/---
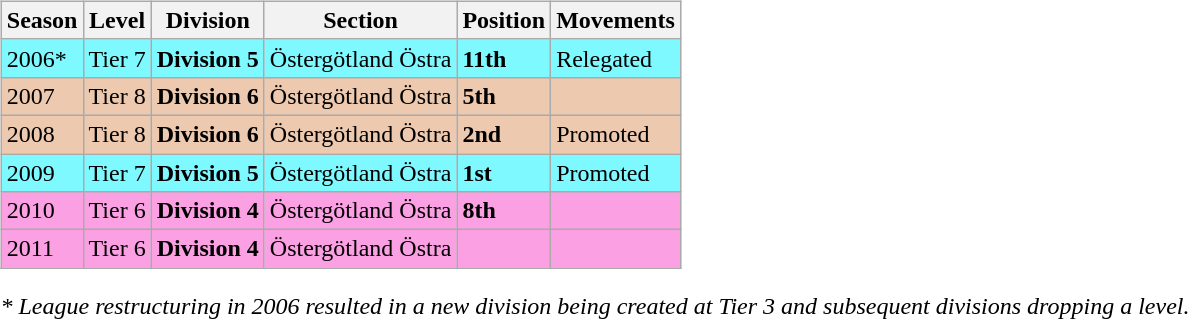
2008 [42, 134]
5th [504, 96]
1st [504, 173]
2011 [42, 249]
2006* [42, 58]
Season [42, 20]
8th [504, 211]
2010 [42, 211]
2009 [42, 173]
Position [504, 20]
Division [208, 20]
2007 [42, 96]
2nd [504, 134]
Level [117, 20]
Section [360, 20]
Movements [616, 20]
11th [504, 58]
Relegated [616, 58]
Search for the cell housing the specified text and yield its (X, Y) center coordinate. 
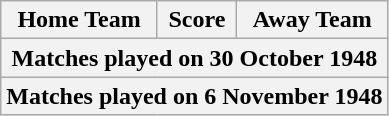
Away Team (312, 20)
Matches played on 30 October 1948 (194, 58)
Home Team (80, 20)
Matches played on 6 November 1948 (194, 96)
Score (196, 20)
From the cell containing the given text, extract its center point as (X, Y) coordinate. 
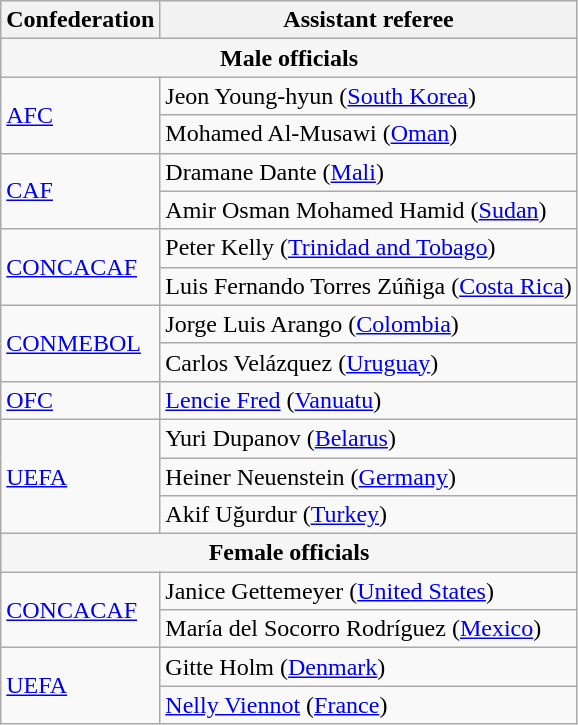
Luis Fernando Torres Zúñiga (Costa Rica) (369, 286)
Carlos Velázquez (Uruguay) (369, 362)
Mohamed Al-Musawi (Oman) (369, 134)
Assistant referee (369, 20)
Heiner Neuenstein (Germany) (369, 477)
Male officials (290, 58)
Dramane Dante (Mali) (369, 172)
Gitte Holm (Denmark) (369, 667)
Amir Osman Mohamed Hamid (Sudan) (369, 210)
Female officials (290, 553)
Akif Uğurdur (Turkey) (369, 515)
Janice Gettemeyer (United States) (369, 591)
AFC (80, 115)
Lencie Fred (Vanuatu) (369, 400)
CONMEBOL (80, 343)
OFC (80, 400)
Confederation (80, 20)
Yuri Dupanov (Belarus) (369, 438)
Jorge Luis Arango (Colombia) (369, 324)
María del Socorro Rodríguez (Mexico) (369, 629)
Nelly Viennot (France) (369, 705)
CAF (80, 191)
Jeon Young-hyun (South Korea) (369, 96)
Peter Kelly (Trinidad and Tobago) (369, 248)
Scan for the cell matching the given text and deliver its (X, Y) coordinate at center. 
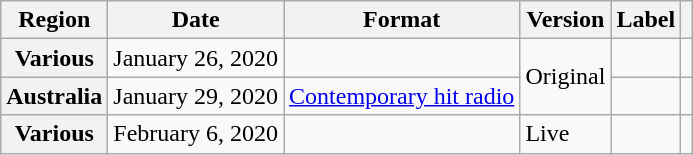
February 6, 2020 (196, 134)
Region (54, 20)
Contemporary hit radio (402, 96)
January 26, 2020 (196, 58)
Version (566, 20)
Date (196, 20)
Format (402, 20)
Live (566, 134)
Australia (54, 96)
Original (566, 77)
Label (646, 20)
January 29, 2020 (196, 96)
Return the [x, y] coordinate for the center point of the cell that contains the specified text.  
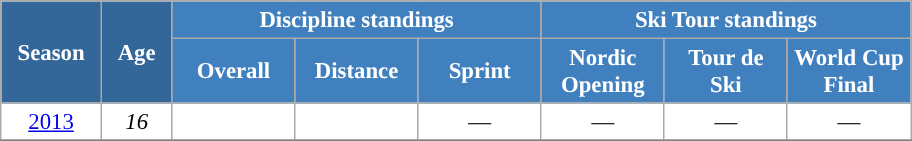
Distance [356, 72]
Age [136, 52]
Sprint [480, 72]
Discipline standings [356, 20]
Ski Tour standings [726, 20]
World CupFinal [848, 72]
NordicOpening [602, 72]
2013 [52, 122]
Season [52, 52]
16 [136, 122]
Tour deSki [726, 72]
Overall [234, 72]
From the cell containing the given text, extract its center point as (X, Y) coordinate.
\---
* [Problem to work on] Rewrite all of the records above, replacing "coordinate" with "location" and changing nothing else. Leave the pictures out.

* [Exercise answer]
2008 [42, 134]
5th [504, 96]
1st [504, 173]
2011 [42, 249]
2006* [42, 58]
Season [42, 20]
8th [504, 211]
2010 [42, 211]
2009 [42, 173]
Position [504, 20]
Division [208, 20]
2007 [42, 96]
2nd [504, 134]
Level [117, 20]
Section [360, 20]
Movements [616, 20]
11th [504, 58]
Relegated [616, 58]
Search for the cell housing the specified text and yield its (X, Y) center location. 
Away Team (312, 20)
Matches played on 30 October 1948 (194, 58)
Home Team (80, 20)
Matches played on 6 November 1948 (194, 96)
Score (196, 20)
From the cell containing the given text, extract its center point as (X, Y) location. 
Luis Fernando Torres Zúñiga (Costa Rica) (369, 286)
Carlos Velázquez (Uruguay) (369, 362)
Mohamed Al-Musawi (Oman) (369, 134)
Assistant referee (369, 20)
Heiner Neuenstein (Germany) (369, 477)
Male officials (290, 58)
Dramane Dante (Mali) (369, 172)
Gitte Holm (Denmark) (369, 667)
Amir Osman Mohamed Hamid (Sudan) (369, 210)
Female officials (290, 553)
Akif Uğurdur (Turkey) (369, 515)
Janice Gettemeyer (United States) (369, 591)
AFC (80, 115)
Lencie Fred (Vanuatu) (369, 400)
CONMEBOL (80, 343)
OFC (80, 400)
Confederation (80, 20)
Yuri Dupanov (Belarus) (369, 438)
Jorge Luis Arango (Colombia) (369, 324)
María del Socorro Rodríguez (Mexico) (369, 629)
Nelly Viennot (France) (369, 705)
CAF (80, 191)
Jeon Young-hyun (South Korea) (369, 96)
Peter Kelly (Trinidad and Tobago) (369, 248)
Scan for the cell matching the given text and deliver its (X, Y) location at center. 
February 6, 2020 (196, 134)
Region (54, 20)
Contemporary hit radio (402, 96)
January 26, 2020 (196, 58)
Version (566, 20)
Date (196, 20)
Format (402, 20)
Live (566, 134)
Australia (54, 96)
Original (566, 77)
Label (646, 20)
January 29, 2020 (196, 96)
Return the [x, y] location for the center point of the cell that contains the specified text.  
Distance [356, 72]
Age [136, 52]
Sprint [480, 72]
Discipline standings [356, 20]
Ski Tour standings [726, 20]
World CupFinal [848, 72]
NordicOpening [602, 72]
2013 [52, 122]
Season [52, 52]
16 [136, 122]
Tour deSki [726, 72]
Overall [234, 72]
From the cell containing the given text, extract its center point as (X, Y) location.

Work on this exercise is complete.